Problem =>
Only certain lines below are wanted: those starting at the line containing "- relocated: purple_lotogotu" and ending at the line containing "- missing: turquoise_mazikino [611 210]", both included, each retyped exactly.

Provided entries =>
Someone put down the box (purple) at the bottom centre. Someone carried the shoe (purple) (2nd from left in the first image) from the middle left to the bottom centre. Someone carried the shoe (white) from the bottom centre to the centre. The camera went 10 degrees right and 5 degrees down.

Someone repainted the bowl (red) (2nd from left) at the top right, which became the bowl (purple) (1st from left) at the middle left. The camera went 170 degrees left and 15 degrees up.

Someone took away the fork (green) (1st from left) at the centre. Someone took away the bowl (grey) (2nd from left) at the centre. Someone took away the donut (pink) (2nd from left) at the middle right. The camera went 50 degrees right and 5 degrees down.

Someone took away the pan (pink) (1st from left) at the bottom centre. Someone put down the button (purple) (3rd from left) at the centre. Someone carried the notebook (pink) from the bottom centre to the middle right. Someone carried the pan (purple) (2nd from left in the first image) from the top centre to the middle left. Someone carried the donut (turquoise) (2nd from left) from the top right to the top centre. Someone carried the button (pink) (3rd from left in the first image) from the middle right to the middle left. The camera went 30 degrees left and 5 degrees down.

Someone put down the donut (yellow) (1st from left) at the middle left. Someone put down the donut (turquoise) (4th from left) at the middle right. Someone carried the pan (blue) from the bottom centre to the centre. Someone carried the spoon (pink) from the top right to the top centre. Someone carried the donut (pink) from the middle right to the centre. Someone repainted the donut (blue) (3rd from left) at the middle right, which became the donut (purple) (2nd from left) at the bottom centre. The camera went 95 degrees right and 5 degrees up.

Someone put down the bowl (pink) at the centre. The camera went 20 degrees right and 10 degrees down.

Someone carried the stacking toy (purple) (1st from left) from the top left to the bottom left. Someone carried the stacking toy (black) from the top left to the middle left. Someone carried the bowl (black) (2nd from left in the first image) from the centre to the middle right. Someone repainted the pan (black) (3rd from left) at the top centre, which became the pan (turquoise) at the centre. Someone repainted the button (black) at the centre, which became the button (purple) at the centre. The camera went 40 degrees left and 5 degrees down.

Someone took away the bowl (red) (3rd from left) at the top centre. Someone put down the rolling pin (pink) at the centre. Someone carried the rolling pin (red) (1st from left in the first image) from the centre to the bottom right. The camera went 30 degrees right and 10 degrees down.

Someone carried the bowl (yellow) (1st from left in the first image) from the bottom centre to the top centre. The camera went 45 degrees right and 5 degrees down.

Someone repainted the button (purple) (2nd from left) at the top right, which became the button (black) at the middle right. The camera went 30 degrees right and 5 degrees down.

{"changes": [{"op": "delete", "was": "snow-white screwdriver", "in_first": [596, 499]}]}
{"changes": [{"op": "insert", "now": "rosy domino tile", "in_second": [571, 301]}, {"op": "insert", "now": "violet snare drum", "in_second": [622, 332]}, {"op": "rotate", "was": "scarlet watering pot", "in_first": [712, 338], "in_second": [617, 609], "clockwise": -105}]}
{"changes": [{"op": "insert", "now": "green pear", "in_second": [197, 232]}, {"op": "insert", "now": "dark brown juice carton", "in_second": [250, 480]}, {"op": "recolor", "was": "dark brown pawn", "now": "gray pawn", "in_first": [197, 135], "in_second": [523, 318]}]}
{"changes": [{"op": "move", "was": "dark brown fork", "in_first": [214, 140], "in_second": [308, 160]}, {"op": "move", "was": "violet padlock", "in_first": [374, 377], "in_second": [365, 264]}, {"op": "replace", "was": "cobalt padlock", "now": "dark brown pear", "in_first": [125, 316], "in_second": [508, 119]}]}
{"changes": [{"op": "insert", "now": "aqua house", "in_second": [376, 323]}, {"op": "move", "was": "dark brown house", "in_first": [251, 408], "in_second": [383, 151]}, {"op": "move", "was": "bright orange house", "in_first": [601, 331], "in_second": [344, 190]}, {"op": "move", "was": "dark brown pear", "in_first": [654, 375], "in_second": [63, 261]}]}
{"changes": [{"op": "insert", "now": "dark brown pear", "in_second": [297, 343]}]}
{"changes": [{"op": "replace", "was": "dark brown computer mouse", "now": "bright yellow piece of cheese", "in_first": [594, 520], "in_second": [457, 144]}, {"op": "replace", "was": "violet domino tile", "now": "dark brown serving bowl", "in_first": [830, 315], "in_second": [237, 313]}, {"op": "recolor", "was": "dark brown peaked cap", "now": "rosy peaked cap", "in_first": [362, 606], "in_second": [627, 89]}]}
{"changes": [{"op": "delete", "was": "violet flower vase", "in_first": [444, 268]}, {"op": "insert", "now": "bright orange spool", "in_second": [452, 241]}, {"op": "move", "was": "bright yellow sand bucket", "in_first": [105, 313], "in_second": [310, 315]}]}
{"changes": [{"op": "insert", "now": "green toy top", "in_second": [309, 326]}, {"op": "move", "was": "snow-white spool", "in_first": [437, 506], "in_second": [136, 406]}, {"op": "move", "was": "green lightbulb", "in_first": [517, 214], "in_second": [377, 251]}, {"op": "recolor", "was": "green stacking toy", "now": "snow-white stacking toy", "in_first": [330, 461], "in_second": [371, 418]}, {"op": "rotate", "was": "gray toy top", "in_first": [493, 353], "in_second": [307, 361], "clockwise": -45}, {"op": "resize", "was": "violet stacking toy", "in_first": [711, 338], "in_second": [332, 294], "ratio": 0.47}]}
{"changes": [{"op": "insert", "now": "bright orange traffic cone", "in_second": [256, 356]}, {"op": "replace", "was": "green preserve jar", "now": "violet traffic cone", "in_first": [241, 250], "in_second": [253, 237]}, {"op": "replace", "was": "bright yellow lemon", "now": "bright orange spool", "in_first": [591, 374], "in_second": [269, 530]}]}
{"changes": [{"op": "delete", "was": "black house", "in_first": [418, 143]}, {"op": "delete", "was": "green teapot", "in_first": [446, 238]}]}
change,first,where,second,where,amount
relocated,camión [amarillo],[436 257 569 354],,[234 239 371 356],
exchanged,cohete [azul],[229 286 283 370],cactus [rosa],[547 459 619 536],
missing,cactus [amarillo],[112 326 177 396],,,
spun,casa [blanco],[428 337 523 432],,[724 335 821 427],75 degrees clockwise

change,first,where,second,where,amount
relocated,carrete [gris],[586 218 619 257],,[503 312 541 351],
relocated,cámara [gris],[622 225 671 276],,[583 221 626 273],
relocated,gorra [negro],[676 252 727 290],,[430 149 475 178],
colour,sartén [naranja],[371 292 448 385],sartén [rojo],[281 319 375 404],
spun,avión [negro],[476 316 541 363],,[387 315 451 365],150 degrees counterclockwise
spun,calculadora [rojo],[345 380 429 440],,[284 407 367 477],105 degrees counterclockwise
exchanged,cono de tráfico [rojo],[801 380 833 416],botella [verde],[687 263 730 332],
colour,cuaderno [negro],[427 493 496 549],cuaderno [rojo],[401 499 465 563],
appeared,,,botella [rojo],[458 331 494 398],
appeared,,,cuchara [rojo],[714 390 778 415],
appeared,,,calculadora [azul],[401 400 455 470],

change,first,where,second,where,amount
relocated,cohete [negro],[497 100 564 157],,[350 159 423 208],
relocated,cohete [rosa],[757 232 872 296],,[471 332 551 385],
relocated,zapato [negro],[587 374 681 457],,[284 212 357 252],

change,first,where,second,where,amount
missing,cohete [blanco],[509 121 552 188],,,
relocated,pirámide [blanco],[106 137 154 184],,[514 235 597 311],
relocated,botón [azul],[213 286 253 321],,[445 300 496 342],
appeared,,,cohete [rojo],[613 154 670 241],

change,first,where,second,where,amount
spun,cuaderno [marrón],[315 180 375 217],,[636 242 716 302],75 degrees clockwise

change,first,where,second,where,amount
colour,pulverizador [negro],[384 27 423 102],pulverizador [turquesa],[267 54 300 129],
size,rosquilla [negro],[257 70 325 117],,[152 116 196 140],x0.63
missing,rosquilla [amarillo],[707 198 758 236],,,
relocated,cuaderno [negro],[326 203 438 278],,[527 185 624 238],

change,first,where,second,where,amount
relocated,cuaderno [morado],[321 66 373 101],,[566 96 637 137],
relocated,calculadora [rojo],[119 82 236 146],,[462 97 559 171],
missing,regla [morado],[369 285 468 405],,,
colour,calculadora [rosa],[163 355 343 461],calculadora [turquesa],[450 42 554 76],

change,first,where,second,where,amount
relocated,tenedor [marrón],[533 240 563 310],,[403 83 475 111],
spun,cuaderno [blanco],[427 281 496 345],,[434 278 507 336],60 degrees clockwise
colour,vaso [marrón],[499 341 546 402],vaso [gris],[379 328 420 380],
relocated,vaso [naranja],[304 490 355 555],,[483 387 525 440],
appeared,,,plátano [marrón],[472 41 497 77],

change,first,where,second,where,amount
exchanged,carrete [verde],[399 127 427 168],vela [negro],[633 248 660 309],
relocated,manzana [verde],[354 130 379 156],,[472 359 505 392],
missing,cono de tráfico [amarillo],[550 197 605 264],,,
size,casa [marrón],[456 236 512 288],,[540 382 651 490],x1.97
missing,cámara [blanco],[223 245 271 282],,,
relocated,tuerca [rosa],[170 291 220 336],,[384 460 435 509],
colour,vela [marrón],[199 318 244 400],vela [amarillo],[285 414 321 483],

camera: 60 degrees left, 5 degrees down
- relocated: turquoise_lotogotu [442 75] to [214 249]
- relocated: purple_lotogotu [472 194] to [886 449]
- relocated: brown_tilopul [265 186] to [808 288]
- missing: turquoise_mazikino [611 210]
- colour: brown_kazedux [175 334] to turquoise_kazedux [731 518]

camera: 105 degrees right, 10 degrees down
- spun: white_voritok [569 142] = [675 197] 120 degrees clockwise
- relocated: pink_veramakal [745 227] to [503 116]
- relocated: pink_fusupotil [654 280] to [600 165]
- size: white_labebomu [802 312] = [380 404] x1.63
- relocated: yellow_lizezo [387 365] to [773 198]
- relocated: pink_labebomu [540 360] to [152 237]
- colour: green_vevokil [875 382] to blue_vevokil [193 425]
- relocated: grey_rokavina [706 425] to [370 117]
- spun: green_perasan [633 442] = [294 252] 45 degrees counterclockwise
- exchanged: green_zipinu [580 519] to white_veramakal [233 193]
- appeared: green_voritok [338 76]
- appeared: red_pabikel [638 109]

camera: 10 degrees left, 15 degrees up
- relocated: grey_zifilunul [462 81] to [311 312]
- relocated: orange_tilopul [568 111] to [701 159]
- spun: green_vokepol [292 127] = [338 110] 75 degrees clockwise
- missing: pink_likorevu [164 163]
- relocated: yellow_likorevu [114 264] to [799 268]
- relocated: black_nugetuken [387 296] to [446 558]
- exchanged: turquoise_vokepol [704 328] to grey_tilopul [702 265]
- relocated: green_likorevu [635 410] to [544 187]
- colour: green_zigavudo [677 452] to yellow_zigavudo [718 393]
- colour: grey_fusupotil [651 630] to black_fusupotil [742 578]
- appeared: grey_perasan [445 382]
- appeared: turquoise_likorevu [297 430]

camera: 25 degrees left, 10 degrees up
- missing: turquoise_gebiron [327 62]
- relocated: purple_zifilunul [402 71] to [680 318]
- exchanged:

Solved problem =>
- relocated: purple_lotogotu [472 194] to [886 449]
- relocated: brown_tilopul [265 186] to [808 288]
- missing: turquoise_mazikino [611 210]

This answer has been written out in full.